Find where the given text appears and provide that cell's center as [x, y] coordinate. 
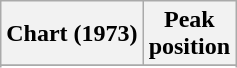
Peakposition [189, 34]
Chart (1973) [72, 34]
For the text-containing cell, return its midpoint in [x, y] coordinate format. 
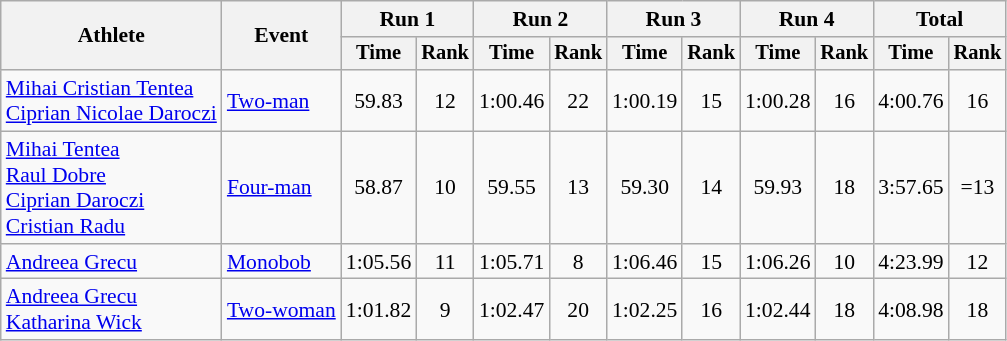
59.93 [778, 188]
1:02.25 [644, 310]
Run 1 [408, 19]
1:00.19 [644, 100]
1:02.47 [512, 310]
1:00.46 [512, 100]
59.55 [512, 188]
11 [445, 262]
14 [711, 188]
Run 2 [540, 19]
20 [578, 310]
Four-man [282, 188]
=13 [978, 188]
Mihai TenteaRaul DobreCiprian DarocziCristian Radu [112, 188]
4:00.76 [910, 100]
Andreea GrecuKatharina Wick [112, 310]
Total [940, 19]
Athlete [112, 36]
59.30 [644, 188]
58.87 [378, 188]
9 [445, 310]
1:00.28 [778, 100]
13 [578, 188]
Two-woman [282, 310]
4:23.99 [910, 262]
1:06.26 [778, 262]
Andreea Grecu [112, 262]
1:02.44 [778, 310]
22 [578, 100]
8 [578, 262]
Mihai Cristian TenteaCiprian Nicolae Daroczi [112, 100]
59.83 [378, 100]
1:06.46 [644, 262]
3:57.65 [910, 188]
Run 4 [806, 19]
Monobob [282, 262]
1:05.56 [378, 262]
1:01.82 [378, 310]
Run 3 [674, 19]
Event [282, 36]
4:08.98 [910, 310]
Two-man [282, 100]
1:05.71 [512, 262]
Search for the cell housing the specified text and yield its (X, Y) center coordinate. 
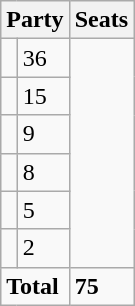
2 (43, 248)
Party (35, 20)
8 (43, 172)
Total (35, 286)
75 (101, 286)
5 (43, 210)
36 (43, 58)
15 (43, 96)
Seats (101, 20)
9 (43, 134)
Find where the given text appears and provide that cell's center as [X, Y] coordinate. 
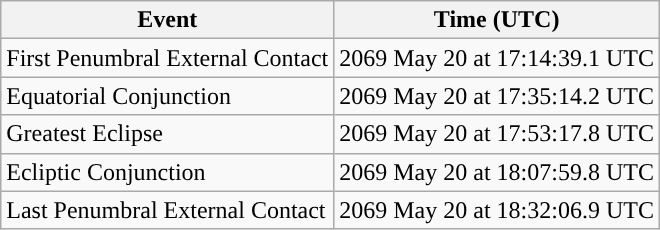
Event [168, 20]
2069 May 20 at 17:14:39.1 UTC [497, 58]
Equatorial Conjunction [168, 96]
First Penumbral External Contact [168, 58]
2069 May 20 at 18:32:06.9 UTC [497, 210]
Greatest Eclipse [168, 134]
Time (UTC) [497, 20]
2069 May 20 at 17:35:14.2 UTC [497, 96]
2069 May 20 at 17:53:17.8 UTC [497, 134]
Last Penumbral External Contact [168, 210]
2069 May 20 at 18:07:59.8 UTC [497, 172]
Ecliptic Conjunction [168, 172]
Capture the cell that displays the provided text and extract its [x, y] central coordinate. 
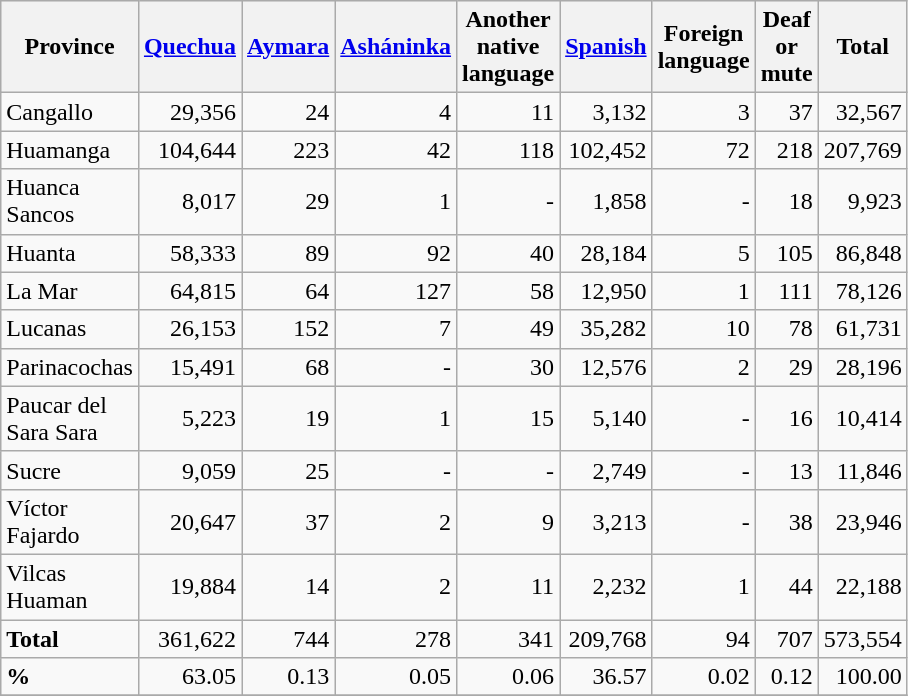
78,126 [862, 291]
100.00 [862, 677]
8,017 [190, 202]
19,884 [190, 586]
341 [508, 639]
25 [288, 470]
28,196 [862, 367]
29,356 [190, 112]
La Mar [70, 291]
22,188 [862, 586]
Vilcas Huaman [70, 586]
2,749 [606, 470]
218 [786, 150]
Huamanga [70, 150]
Parinacochas [70, 367]
4 [396, 112]
Víctor Fajardo [70, 522]
Lucanas [70, 329]
40 [508, 253]
38 [786, 522]
111 [786, 291]
Province [70, 47]
118 [508, 150]
58,333 [190, 253]
63.05 [190, 677]
30 [508, 367]
12,950 [606, 291]
9,059 [190, 470]
12,576 [606, 367]
2,232 [606, 586]
32,567 [862, 112]
92 [396, 253]
% [70, 677]
361,622 [190, 639]
0.02 [704, 677]
26,153 [190, 329]
94 [704, 639]
13 [786, 470]
64,815 [190, 291]
28,184 [606, 253]
68 [288, 367]
36.57 [606, 677]
3,213 [606, 522]
127 [396, 291]
Cangallo [70, 112]
61,731 [862, 329]
0.12 [786, 677]
Quechua [190, 47]
744 [288, 639]
10 [704, 329]
707 [786, 639]
10,414 [862, 418]
5 [704, 253]
Deaf or mute [786, 47]
15 [508, 418]
573,554 [862, 639]
49 [508, 329]
5,223 [190, 418]
Aymara [288, 47]
3,132 [606, 112]
9,923 [862, 202]
Spanish [606, 47]
18 [786, 202]
223 [288, 150]
19 [288, 418]
1,858 [606, 202]
278 [396, 639]
0.06 [508, 677]
86,848 [862, 253]
42 [396, 150]
Foreign language [704, 47]
Another native language [508, 47]
16 [786, 418]
35,282 [606, 329]
44 [786, 586]
89 [288, 253]
209,768 [606, 639]
24 [288, 112]
Huanca Sancos [70, 202]
104,644 [190, 150]
152 [288, 329]
20,647 [190, 522]
72 [704, 150]
11,846 [862, 470]
Asháninka [396, 47]
78 [786, 329]
Huanta [70, 253]
7 [396, 329]
0.05 [396, 677]
9 [508, 522]
15,491 [190, 367]
0.13 [288, 677]
105 [786, 253]
58 [508, 291]
102,452 [606, 150]
3 [704, 112]
Sucre [70, 470]
207,769 [862, 150]
64 [288, 291]
14 [288, 586]
23,946 [862, 522]
5,140 [606, 418]
Paucar del Sara Sara [70, 418]
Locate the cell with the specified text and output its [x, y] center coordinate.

### [Aim of the task]
Reproduce the full listing above verbatim, omitting each picture line.

### [Task response]
Find where the given text appears and provide that cell's center as [x, y] coordinate. 
Peakposition [189, 34]
Chart (1973) [72, 34]
For the text-containing cell, return its midpoint in [x, y] coordinate format. 
59.93 [778, 188]
1:02.25 [644, 310]
Run 1 [408, 19]
1:00.19 [644, 100]
1:02.47 [512, 310]
1:00.46 [512, 100]
59.55 [512, 188]
11 [445, 262]
14 [711, 188]
Run 2 [540, 19]
20 [578, 310]
Four-man [282, 188]
=13 [978, 188]
Mihai TenteaRaul DobreCiprian DarocziCristian Radu [112, 188]
4:00.76 [910, 100]
Andreea GrecuKatharina Wick [112, 310]
Total [940, 19]
Athlete [112, 36]
59.30 [644, 188]
58.87 [378, 188]
9 [445, 310]
1:00.28 [778, 100]
13 [578, 188]
Two-woman [282, 310]
4:23.99 [910, 262]
1:06.26 [778, 262]
Andreea Grecu [112, 262]
1:02.44 [778, 310]
22 [578, 100]
8 [578, 262]
Mihai Cristian TenteaCiprian Nicolae Daroczi [112, 100]
59.83 [378, 100]
1:06.46 [644, 262]
3:57.65 [910, 188]
Run 4 [806, 19]
Monobob [282, 262]
1:05.56 [378, 262]
1:01.82 [378, 310]
Run 3 [674, 19]
Event [282, 36]
4:08.98 [910, 310]
Two-man [282, 100]
1:05.71 [512, 262]
Search for the cell housing the specified text and yield its (X, Y) center coordinate. 
2 (43, 248)
Party (35, 20)
8 (43, 172)
Total (35, 286)
75 (101, 286)
5 (43, 210)
36 (43, 58)
15 (43, 96)
Seats (101, 20)
9 (43, 134)
Find where the given text appears and provide that cell's center as [X, Y] coordinate. 
Event [168, 20]
2069 May 20 at 17:14:39.1 UTC [497, 58]
Equatorial Conjunction [168, 96]
First Penumbral External Contact [168, 58]
2069 May 20 at 18:32:06.9 UTC [497, 210]
Greatest Eclipse [168, 134]
Time (UTC) [497, 20]
2069 May 20 at 17:35:14.2 UTC [497, 96]
2069 May 20 at 17:53:17.8 UTC [497, 134]
Last Penumbral External Contact [168, 210]
2069 May 20 at 18:07:59.8 UTC [497, 172]
Ecliptic Conjunction [168, 172]
Capture the cell that displays the provided text and extract its [x, y] central coordinate. 
78,126 [862, 291]
100.00 [862, 677]
8,017 [190, 202]
19,884 [190, 586]
341 [508, 639]
25 [288, 470]
28,196 [862, 367]
29,356 [190, 112]
La Mar [70, 291]
22,188 [862, 586]
Vilcas Huaman [70, 586]
2,749 [606, 470]
218 [786, 150]
Huamanga [70, 150]
Parinacochas [70, 367]
4 [396, 112]
Víctor Fajardo [70, 522]
Lucanas [70, 329]
40 [508, 253]
38 [786, 522]
111 [786, 291]
Province [70, 47]
118 [508, 150]
58,333 [190, 253]
63.05 [190, 677]
30 [508, 367]
12,950 [606, 291]
9,059 [190, 470]
12,576 [606, 367]
2,232 [606, 586]
32,567 [862, 112]
92 [396, 253]
% [70, 677]
361,622 [190, 639]
0.02 [704, 677]
26,153 [190, 329]
94 [704, 639]
13 [786, 470]
64,815 [190, 291]
28,184 [606, 253]
68 [288, 367]
36.57 [606, 677]
3,213 [606, 522]
127 [396, 291]
Cangallo [70, 112]
61,731 [862, 329]
0.12 [786, 677]
Quechua [190, 47]
744 [288, 639]
10 [704, 329]
707 [786, 639]
10,414 [862, 418]
5 [704, 253]
Deaf or mute [786, 47]
15 [508, 418]
573,554 [862, 639]
49 [508, 329]
5,223 [190, 418]
Aymara [288, 47]
3,132 [606, 112]
9,923 [862, 202]
Spanish [606, 47]
18 [786, 202]
223 [288, 150]
19 [288, 418]
1,858 [606, 202]
278 [396, 639]
0.06 [508, 677]
86,848 [862, 253]
42 [396, 150]
Foreign language [704, 47]
Another native language [508, 47]
16 [786, 418]
35,282 [606, 329]
44 [786, 586]
89 [288, 253]
209,768 [606, 639]
24 [288, 112]
Huanca Sancos [70, 202]
104,644 [190, 150]
152 [288, 329]
20,647 [190, 522]
72 [704, 150]
11,846 [862, 470]
Asháninka [396, 47]
78 [786, 329]
Huanta [70, 253]
7 [396, 329]
0.05 [396, 677]
9 [508, 522]
15,491 [190, 367]
0.13 [288, 677]
105 [786, 253]
58 [508, 291]
102,452 [606, 150]
3 [704, 112]
Sucre [70, 470]
207,769 [862, 150]
64 [288, 291]
14 [288, 586]
23,946 [862, 522]
5,140 [606, 418]
Paucar del Sara Sara [70, 418]
Locate the cell with the specified text and output its [x, y] center coordinate.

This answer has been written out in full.